* [Exercise aim] Beneath this line is the data. Output exactly the lines from the line with "dice in blue" to the line with "delete | bowling", both ends included, and nothing more.

[Scene edit records]
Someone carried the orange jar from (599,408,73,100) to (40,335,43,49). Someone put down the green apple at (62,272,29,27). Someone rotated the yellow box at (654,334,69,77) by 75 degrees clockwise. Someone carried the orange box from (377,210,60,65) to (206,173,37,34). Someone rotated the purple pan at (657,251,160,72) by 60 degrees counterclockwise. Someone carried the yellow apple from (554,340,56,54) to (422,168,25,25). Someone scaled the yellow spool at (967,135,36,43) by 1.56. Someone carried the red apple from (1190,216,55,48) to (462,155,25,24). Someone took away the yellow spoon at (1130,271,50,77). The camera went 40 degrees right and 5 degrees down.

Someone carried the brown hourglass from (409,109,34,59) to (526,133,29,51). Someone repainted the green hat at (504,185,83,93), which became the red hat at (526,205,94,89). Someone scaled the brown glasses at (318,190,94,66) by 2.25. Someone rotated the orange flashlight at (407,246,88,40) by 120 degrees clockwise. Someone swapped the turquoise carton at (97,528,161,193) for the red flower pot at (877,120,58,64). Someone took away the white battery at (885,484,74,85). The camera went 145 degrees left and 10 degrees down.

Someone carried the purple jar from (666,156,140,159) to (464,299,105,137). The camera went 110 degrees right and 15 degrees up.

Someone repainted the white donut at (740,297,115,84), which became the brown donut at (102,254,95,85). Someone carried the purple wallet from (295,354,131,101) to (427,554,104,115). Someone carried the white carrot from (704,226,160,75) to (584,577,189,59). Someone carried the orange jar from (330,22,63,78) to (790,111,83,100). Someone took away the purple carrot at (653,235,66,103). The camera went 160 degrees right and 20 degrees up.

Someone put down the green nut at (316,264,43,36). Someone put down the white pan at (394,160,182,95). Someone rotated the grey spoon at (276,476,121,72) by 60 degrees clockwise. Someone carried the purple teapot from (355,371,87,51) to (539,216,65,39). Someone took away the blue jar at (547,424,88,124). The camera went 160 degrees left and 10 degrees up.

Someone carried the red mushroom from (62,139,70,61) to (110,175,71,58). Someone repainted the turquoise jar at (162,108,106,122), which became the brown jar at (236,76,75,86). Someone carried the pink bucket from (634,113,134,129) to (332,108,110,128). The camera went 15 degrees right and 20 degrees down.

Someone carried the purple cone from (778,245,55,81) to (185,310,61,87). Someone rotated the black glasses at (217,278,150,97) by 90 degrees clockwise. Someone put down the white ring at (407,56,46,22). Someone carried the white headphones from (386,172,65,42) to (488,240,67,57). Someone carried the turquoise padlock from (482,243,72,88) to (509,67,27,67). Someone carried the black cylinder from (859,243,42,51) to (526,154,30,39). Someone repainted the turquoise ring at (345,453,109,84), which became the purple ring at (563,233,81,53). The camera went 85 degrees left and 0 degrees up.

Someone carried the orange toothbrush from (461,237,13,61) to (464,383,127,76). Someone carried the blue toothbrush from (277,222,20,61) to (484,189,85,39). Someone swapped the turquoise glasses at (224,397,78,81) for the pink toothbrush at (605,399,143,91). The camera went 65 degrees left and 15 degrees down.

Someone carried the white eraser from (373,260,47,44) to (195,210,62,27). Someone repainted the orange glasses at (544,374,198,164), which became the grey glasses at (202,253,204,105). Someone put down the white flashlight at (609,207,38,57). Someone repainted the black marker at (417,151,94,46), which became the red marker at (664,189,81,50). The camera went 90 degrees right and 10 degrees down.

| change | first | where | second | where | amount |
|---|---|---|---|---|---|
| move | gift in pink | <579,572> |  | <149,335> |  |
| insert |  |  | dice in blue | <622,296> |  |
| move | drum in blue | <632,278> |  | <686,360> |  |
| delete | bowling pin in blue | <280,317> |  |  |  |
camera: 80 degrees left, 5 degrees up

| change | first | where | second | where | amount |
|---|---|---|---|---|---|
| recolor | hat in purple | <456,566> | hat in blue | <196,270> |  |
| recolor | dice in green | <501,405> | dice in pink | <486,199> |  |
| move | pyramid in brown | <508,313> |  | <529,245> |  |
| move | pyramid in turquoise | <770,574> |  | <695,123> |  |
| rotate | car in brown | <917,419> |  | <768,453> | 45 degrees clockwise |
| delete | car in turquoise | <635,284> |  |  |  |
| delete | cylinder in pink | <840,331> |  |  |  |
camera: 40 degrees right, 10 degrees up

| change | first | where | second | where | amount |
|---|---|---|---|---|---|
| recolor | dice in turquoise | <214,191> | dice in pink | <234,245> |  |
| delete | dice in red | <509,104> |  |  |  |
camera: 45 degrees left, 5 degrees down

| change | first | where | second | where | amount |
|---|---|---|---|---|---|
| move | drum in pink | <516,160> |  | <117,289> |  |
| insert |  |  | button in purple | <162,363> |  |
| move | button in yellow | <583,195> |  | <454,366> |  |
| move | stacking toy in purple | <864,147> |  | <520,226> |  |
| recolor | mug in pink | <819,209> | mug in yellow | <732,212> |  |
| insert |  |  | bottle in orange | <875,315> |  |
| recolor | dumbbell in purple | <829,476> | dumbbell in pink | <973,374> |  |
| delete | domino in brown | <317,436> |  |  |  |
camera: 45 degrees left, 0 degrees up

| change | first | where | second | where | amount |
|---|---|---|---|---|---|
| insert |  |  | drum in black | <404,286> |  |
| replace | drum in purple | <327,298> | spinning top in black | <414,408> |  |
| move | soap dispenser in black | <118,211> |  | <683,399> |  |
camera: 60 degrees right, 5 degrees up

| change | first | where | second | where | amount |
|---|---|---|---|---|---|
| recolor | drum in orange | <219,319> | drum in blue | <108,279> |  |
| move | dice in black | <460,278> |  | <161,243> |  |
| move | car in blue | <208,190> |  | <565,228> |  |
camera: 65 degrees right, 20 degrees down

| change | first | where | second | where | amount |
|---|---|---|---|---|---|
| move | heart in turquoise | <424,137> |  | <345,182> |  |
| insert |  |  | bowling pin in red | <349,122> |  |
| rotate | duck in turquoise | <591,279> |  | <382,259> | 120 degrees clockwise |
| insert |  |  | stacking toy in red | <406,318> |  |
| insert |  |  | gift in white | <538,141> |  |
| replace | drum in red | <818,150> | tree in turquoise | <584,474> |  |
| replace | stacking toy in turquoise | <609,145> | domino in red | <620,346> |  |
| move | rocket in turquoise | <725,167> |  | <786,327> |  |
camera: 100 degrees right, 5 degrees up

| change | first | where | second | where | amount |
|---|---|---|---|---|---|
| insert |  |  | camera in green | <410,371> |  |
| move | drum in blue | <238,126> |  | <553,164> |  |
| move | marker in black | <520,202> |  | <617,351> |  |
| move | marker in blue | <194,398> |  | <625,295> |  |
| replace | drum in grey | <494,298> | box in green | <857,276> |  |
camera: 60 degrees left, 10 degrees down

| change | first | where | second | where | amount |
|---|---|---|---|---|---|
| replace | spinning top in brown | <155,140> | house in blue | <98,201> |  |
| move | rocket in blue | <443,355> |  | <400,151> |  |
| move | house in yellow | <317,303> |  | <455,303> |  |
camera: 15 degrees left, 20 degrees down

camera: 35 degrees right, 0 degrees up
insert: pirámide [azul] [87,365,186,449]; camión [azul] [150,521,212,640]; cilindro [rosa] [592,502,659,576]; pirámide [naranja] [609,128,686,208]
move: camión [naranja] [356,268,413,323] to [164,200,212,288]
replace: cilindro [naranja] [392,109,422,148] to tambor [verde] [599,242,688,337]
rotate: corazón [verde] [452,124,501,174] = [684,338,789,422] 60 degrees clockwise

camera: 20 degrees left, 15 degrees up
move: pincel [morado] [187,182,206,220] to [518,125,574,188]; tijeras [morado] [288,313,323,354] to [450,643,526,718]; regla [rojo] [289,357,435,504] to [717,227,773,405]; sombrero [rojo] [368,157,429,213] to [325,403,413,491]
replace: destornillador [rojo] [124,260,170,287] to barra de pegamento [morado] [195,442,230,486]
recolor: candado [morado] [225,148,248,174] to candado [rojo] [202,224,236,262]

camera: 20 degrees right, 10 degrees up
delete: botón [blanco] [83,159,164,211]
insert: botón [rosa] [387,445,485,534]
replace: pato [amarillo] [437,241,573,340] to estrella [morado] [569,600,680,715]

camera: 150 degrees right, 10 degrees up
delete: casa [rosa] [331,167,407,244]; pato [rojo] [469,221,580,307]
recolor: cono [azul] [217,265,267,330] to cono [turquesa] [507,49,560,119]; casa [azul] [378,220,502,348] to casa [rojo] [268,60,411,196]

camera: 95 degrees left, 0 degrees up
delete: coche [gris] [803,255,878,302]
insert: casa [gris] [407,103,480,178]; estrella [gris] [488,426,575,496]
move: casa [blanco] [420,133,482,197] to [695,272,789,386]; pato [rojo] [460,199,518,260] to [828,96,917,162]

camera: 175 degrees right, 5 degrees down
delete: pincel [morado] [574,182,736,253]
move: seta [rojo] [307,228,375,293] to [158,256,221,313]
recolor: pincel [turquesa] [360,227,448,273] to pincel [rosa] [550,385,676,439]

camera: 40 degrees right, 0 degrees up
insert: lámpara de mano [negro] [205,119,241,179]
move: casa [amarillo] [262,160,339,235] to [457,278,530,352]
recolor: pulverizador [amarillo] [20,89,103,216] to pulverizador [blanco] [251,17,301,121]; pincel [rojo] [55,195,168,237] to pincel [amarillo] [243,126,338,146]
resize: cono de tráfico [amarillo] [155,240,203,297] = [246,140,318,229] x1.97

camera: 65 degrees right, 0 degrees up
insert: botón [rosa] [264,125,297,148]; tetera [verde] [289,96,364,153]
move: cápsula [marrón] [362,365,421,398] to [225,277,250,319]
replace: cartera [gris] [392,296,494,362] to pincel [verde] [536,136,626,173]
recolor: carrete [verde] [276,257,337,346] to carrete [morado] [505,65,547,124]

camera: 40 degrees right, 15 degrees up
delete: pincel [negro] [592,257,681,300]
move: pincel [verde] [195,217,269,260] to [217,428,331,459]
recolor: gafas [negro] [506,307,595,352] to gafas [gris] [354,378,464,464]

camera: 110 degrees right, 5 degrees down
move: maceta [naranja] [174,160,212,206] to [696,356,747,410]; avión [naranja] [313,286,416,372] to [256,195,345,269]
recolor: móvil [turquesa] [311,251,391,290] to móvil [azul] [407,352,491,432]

* [Result]
| insert |  |  | dice in blue | <622,296> |  |
| move | drum in blue | <632,278> |  | <686,360> |  |
| delete | bowling pin in blue | <280,317> |  |  |  |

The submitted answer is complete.